What you need to do: Start the copy at the line holding "(670, 229) = (744, 286): red" and continue it exactly through the last line of the entries, leaving out pictures and anything else.

*** Data for this task ***

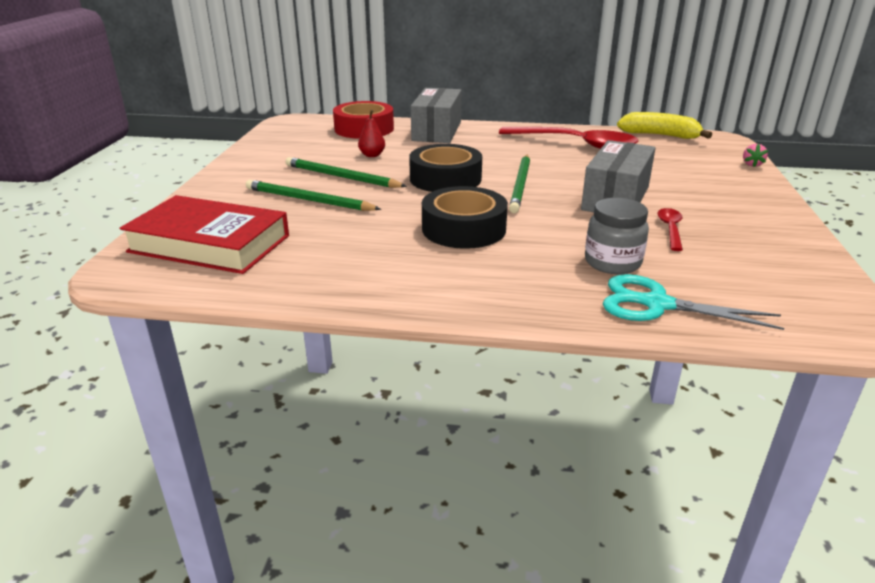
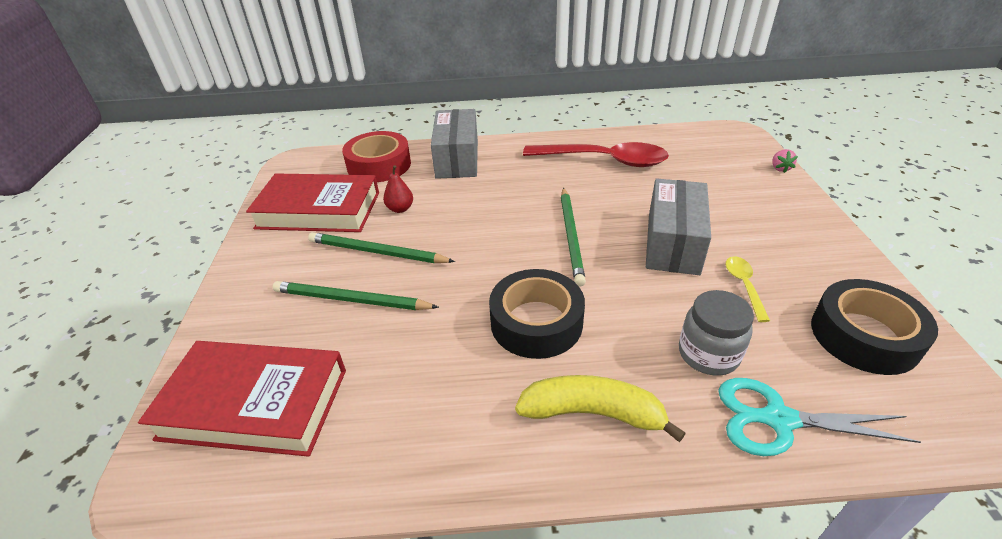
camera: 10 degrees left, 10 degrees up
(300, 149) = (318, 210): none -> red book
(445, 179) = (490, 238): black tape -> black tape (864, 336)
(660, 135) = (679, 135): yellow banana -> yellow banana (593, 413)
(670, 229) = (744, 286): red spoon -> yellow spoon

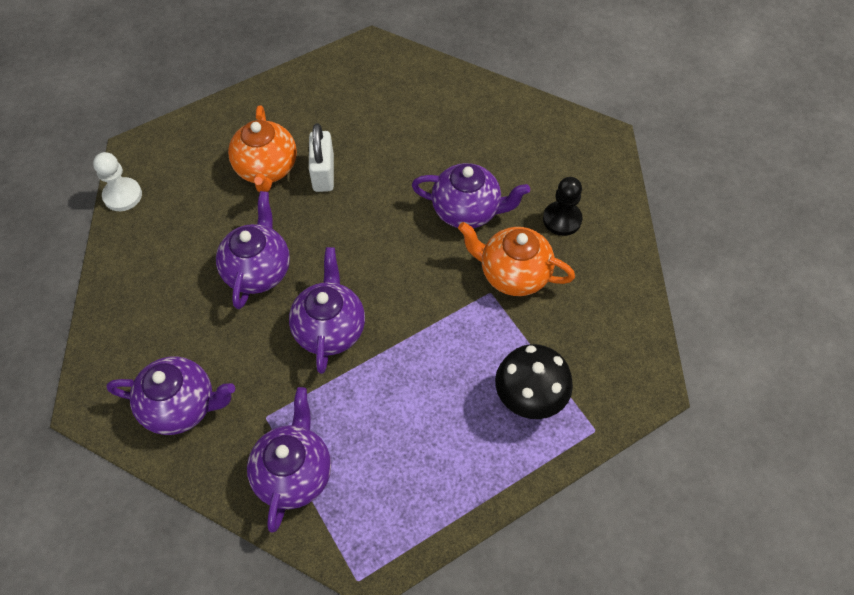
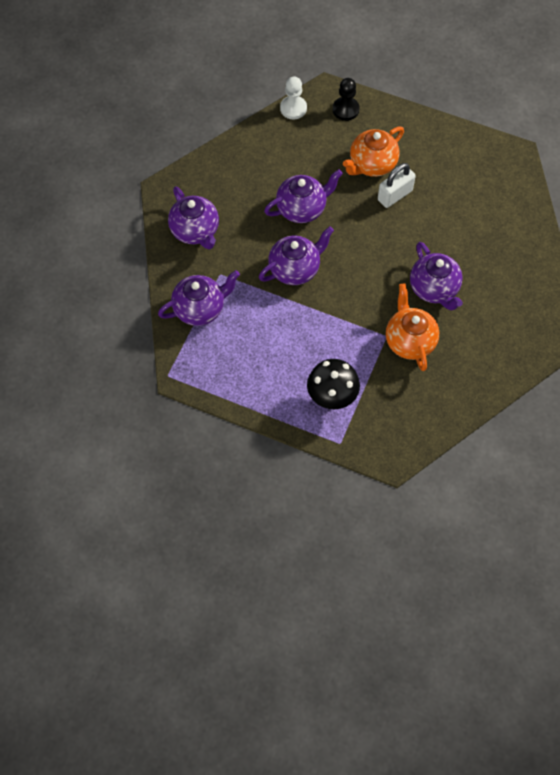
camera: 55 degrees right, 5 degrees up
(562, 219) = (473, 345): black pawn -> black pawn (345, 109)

***

Solved problem:
(670, 229) = (744, 286): red spoon -> yellow spoon

camera: 55 degrees right, 5 degrees up
(562, 219) = (473, 345): black pawn -> black pawn (345, 109)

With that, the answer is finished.